Records from a collection:
----------------

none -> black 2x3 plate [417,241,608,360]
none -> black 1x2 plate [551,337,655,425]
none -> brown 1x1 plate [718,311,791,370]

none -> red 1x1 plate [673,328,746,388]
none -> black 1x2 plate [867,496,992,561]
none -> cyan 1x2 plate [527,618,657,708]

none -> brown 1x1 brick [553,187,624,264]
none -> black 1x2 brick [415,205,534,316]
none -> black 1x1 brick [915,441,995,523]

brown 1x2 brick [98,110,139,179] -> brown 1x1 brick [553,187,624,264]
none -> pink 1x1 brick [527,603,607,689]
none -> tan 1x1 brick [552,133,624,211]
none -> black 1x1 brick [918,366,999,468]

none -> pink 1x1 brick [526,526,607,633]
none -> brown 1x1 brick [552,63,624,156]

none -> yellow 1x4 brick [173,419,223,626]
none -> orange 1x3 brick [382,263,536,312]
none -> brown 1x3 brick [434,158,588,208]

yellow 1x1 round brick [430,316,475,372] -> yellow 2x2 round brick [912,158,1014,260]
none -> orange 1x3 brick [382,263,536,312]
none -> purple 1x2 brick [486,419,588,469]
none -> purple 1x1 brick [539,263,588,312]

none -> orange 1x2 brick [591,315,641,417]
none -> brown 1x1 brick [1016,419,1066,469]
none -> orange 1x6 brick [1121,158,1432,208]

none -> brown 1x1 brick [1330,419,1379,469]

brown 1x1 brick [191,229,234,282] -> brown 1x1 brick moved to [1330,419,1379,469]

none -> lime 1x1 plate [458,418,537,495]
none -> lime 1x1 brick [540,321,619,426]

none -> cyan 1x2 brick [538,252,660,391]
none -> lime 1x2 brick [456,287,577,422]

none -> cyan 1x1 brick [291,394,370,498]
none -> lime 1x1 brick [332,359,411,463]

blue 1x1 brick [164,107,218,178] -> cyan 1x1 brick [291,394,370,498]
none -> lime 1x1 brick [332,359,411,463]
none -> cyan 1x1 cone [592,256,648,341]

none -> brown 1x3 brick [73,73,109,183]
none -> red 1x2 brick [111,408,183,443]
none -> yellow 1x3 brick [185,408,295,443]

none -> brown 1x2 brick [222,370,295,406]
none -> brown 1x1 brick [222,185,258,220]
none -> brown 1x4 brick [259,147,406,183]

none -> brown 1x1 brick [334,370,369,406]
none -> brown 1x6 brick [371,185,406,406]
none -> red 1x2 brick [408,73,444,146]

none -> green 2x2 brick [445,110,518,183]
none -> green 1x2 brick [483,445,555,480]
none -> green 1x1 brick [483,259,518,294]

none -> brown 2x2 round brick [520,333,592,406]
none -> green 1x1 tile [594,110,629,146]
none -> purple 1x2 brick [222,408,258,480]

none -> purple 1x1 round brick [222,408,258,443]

----------------

Task:
Repeat exactly the lines above, starting with the first line of the records and finishing with the line holding "none -> pink 1x1 brick [526,526,607,633]". Add no other line.

Solution to this task:
none -> black 2x3 plate [417,241,608,360]
none -> black 1x2 plate [551,337,655,425]
none -> brown 1x1 plate [718,311,791,370]

none -> red 1x1 plate [673,328,746,388]
none -> black 1x2 plate [867,496,992,561]
none -> cyan 1x2 plate [527,618,657,708]

none -> brown 1x1 brick [553,187,624,264]
none -> black 1x2 brick [415,205,534,316]
none -> black 1x1 brick [915,441,995,523]

brown 1x2 brick [98,110,139,179] -> brown 1x1 brick [553,187,624,264]
none -> pink 1x1 brick [527,603,607,689]
none -> tan 1x1 brick [552,133,624,211]
none -> black 1x1 brick [918,366,999,468]

none -> pink 1x1 brick [526,526,607,633]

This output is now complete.